## Assigned task
Each line from the one containing "orange brick D9" through the end of the data is to be written out exactly, and nothing more.

## Exercise materials
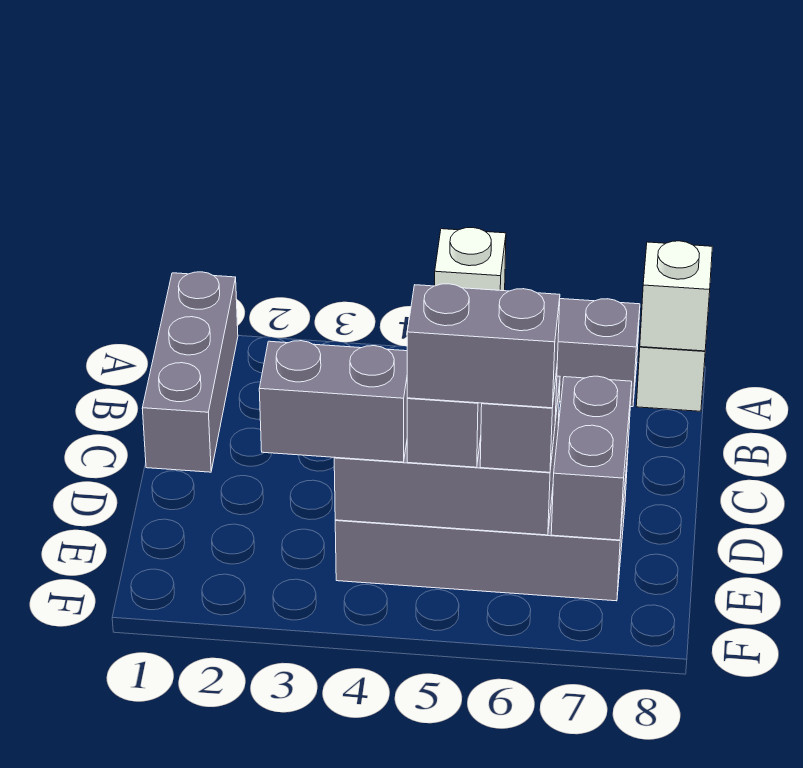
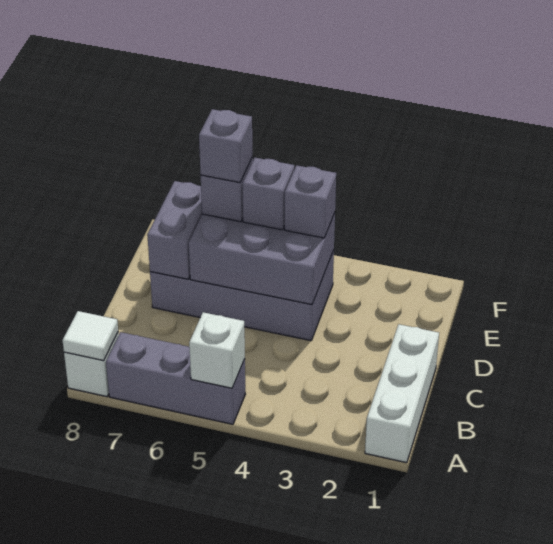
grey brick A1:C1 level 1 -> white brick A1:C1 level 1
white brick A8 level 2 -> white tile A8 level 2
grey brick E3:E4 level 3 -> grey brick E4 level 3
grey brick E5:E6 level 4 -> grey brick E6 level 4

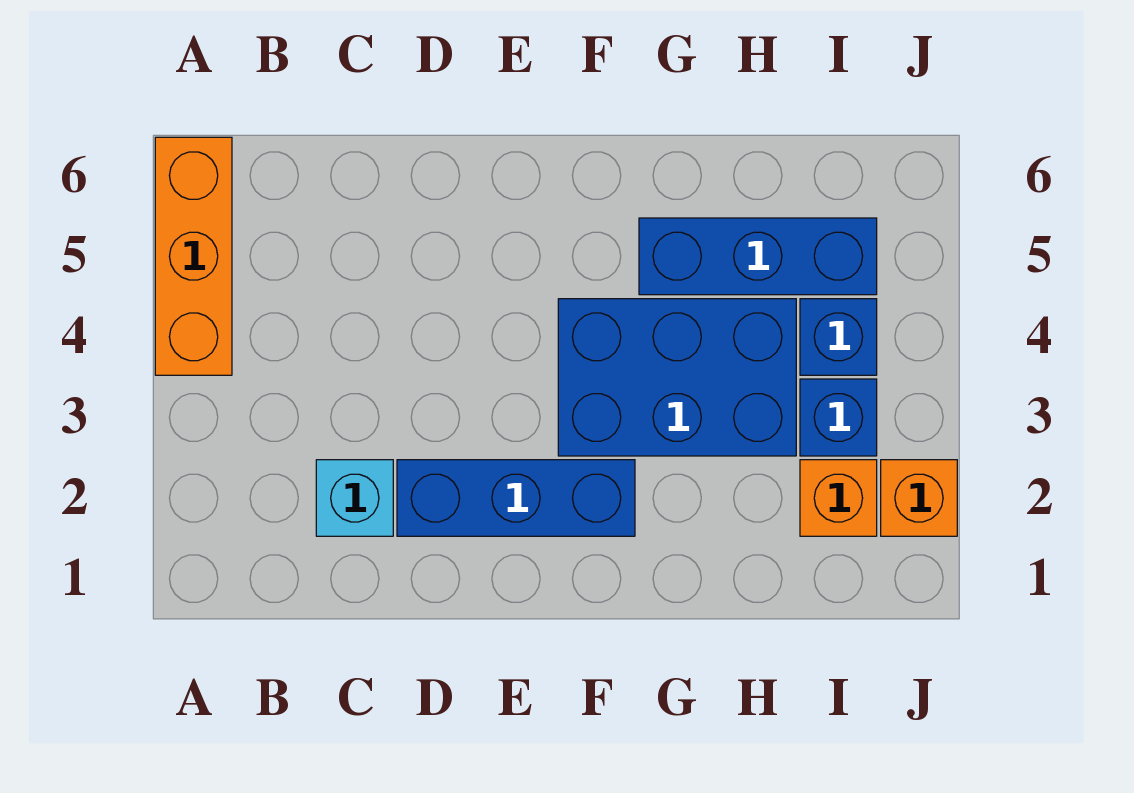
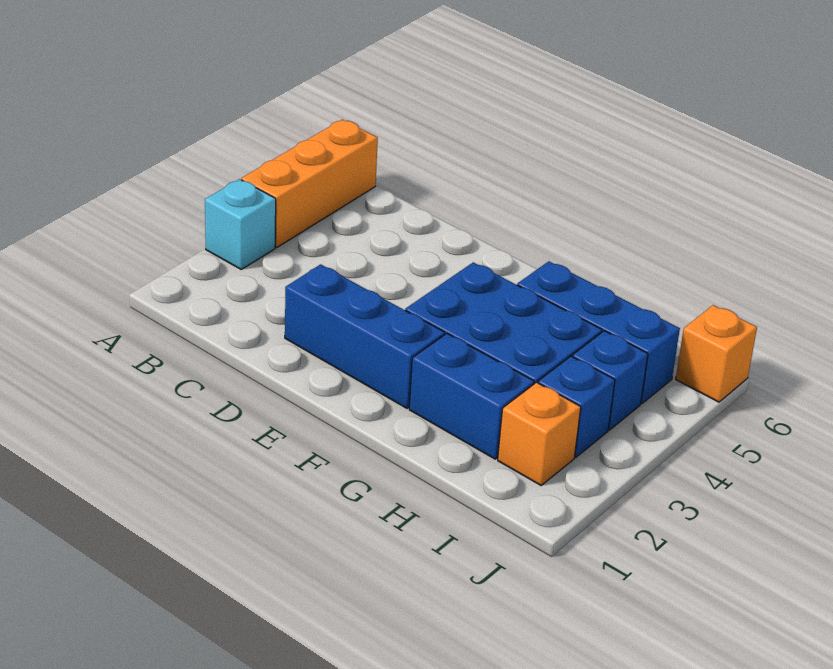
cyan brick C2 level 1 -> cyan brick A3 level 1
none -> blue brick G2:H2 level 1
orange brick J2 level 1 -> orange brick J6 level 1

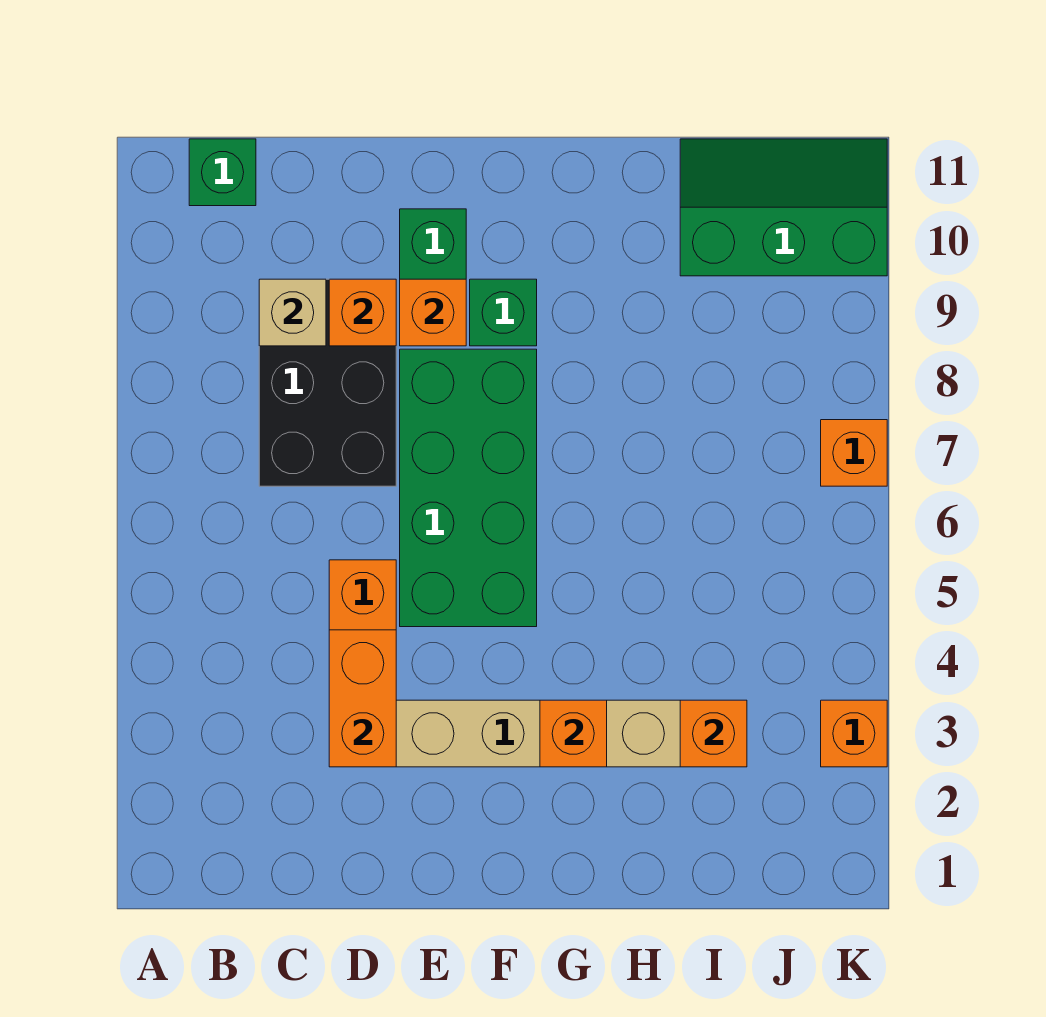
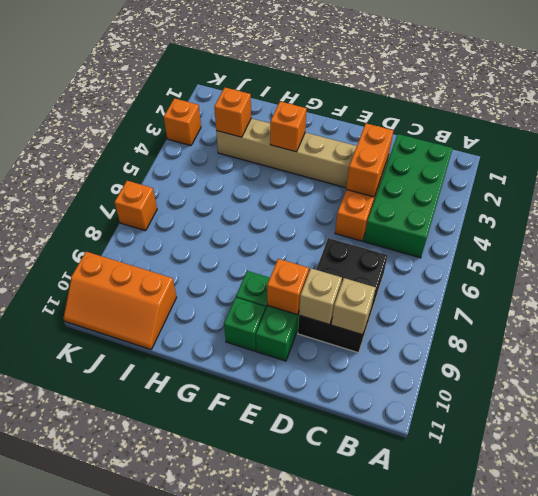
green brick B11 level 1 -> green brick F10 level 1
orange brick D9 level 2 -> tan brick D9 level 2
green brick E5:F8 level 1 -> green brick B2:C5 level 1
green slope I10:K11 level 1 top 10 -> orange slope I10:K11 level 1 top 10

## Your solution
orange brick D9 level 2 -> tan brick D9 level 2
green brick E5:F8 level 1 -> green brick B2:C5 level 1
green slope I10:K11 level 1 top 10 -> orange slope I10:K11 level 1 top 10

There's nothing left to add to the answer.